(What the exercise asks): Restate word for word all of the lines below, with each image left out.

(Provided records):

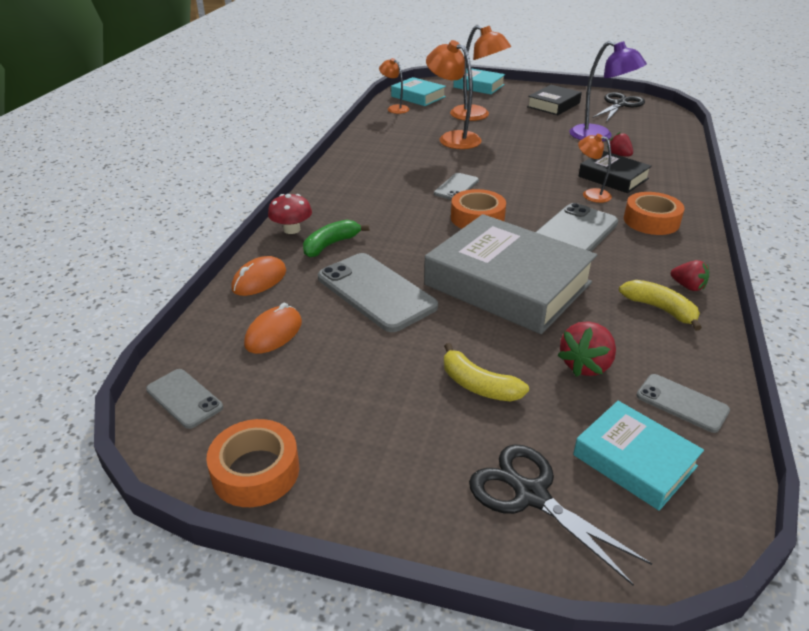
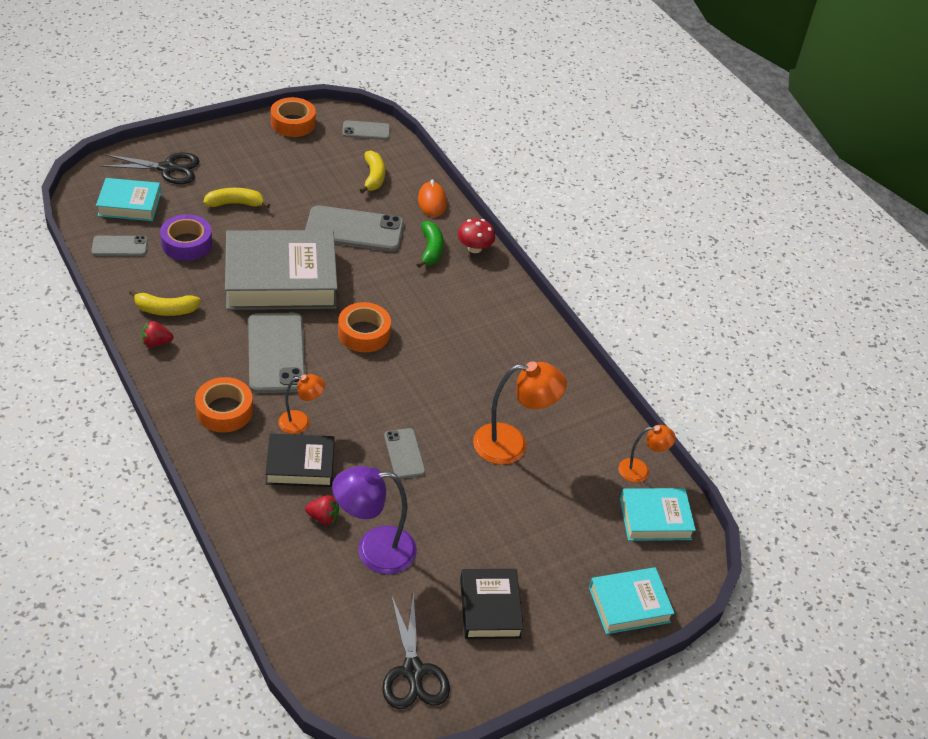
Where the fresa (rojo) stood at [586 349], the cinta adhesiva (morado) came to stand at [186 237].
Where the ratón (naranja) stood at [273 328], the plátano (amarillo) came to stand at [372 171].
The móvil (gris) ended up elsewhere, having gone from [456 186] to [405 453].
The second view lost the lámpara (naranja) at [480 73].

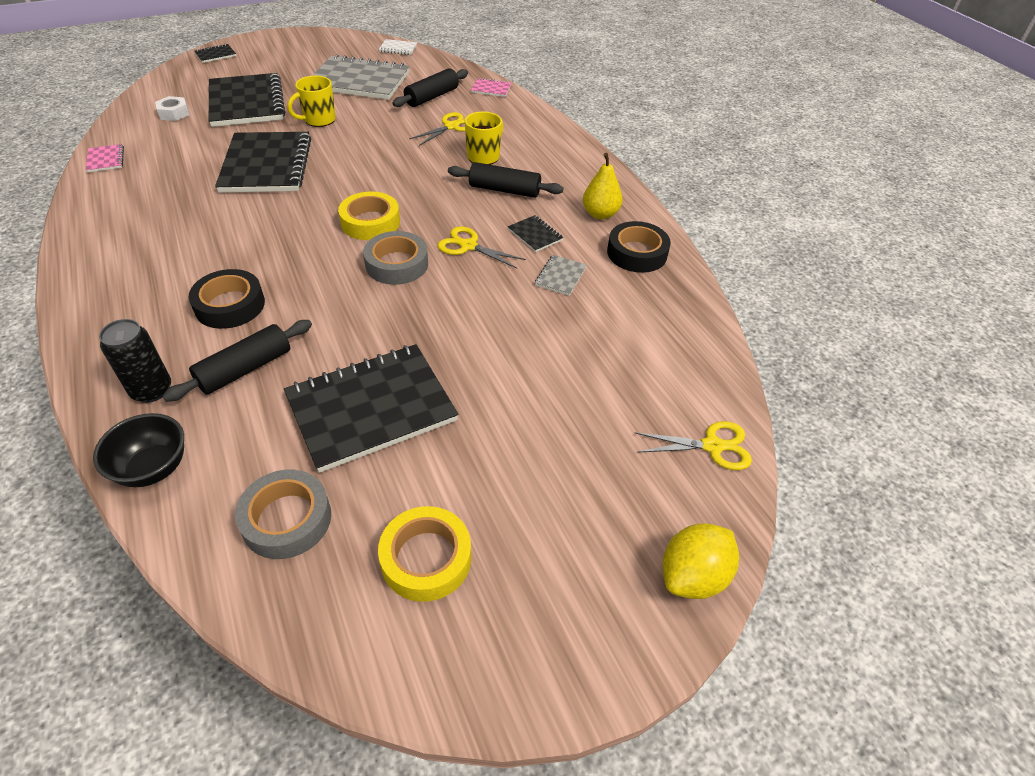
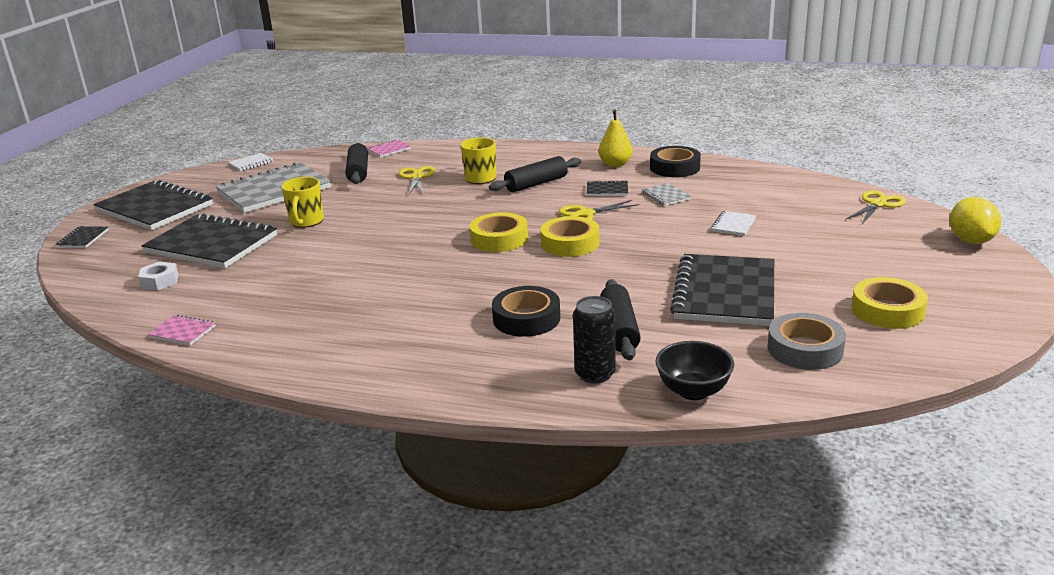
The cuaderno (negro) ended up elsewhere, having gone from [263 162] to [153 204].
What was the cinta adhesiva (gris) at [395 258] turned into the cinta adhesiva (amarillo) at [570 236].
The second view gained the cuaderno (blanco) at [733 223].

(Solved problem):
Where the fresa (rojo) stood at [586 349], the cinta adhesiva (morado) came to stand at [186 237].
Where the ratón (naranja) stood at [273 328], the plátano (amarillo) came to stand at [372 171].
The móvil (gris) ended up elsewhere, having gone from [456 186] to [405 453].
The second view lost the lámpara (naranja) at [480 73].

The cuaderno (negro) ended up elsewhere, having gone from [263 162] to [153 204].
What was the cinta adhesiva (gris) at [395 258] turned into the cinta adhesiva (amarillo) at [570 236].
The second view gained the cuaderno (blanco) at [733 223].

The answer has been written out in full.